[Spatial object tracking data]
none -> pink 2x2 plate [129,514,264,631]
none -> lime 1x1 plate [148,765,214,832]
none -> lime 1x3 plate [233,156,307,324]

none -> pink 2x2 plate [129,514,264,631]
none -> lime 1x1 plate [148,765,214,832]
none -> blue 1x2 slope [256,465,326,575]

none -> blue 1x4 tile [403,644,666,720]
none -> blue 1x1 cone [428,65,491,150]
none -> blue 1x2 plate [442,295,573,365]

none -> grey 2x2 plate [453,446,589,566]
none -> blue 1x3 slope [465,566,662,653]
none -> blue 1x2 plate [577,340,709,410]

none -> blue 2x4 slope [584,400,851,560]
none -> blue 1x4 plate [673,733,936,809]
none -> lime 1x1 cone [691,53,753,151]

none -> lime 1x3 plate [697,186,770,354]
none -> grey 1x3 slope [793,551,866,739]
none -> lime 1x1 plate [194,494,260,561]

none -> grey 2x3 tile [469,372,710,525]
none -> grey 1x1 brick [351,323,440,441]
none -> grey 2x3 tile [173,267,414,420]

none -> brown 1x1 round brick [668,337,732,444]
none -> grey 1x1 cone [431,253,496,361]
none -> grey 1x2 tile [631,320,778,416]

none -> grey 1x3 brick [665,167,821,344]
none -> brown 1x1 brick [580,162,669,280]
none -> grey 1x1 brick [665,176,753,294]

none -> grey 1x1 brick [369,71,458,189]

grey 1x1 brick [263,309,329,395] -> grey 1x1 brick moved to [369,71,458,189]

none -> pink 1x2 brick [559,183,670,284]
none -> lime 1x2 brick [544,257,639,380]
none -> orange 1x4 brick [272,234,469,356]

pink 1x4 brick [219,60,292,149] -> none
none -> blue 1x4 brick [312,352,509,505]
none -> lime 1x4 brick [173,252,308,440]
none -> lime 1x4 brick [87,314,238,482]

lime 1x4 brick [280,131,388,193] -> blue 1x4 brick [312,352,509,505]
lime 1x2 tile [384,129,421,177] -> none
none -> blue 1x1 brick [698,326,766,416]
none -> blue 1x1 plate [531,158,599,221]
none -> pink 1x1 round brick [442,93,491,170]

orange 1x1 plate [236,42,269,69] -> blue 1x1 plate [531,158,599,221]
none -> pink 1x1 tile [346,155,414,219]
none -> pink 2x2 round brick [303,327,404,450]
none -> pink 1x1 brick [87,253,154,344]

### The task:
Collect every line with the string "brown" from the records, and copy each.

### Result of this task:
none -> brown 1x1 round brick [668,337,732,444]
none -> brown 1x1 brick [580,162,669,280]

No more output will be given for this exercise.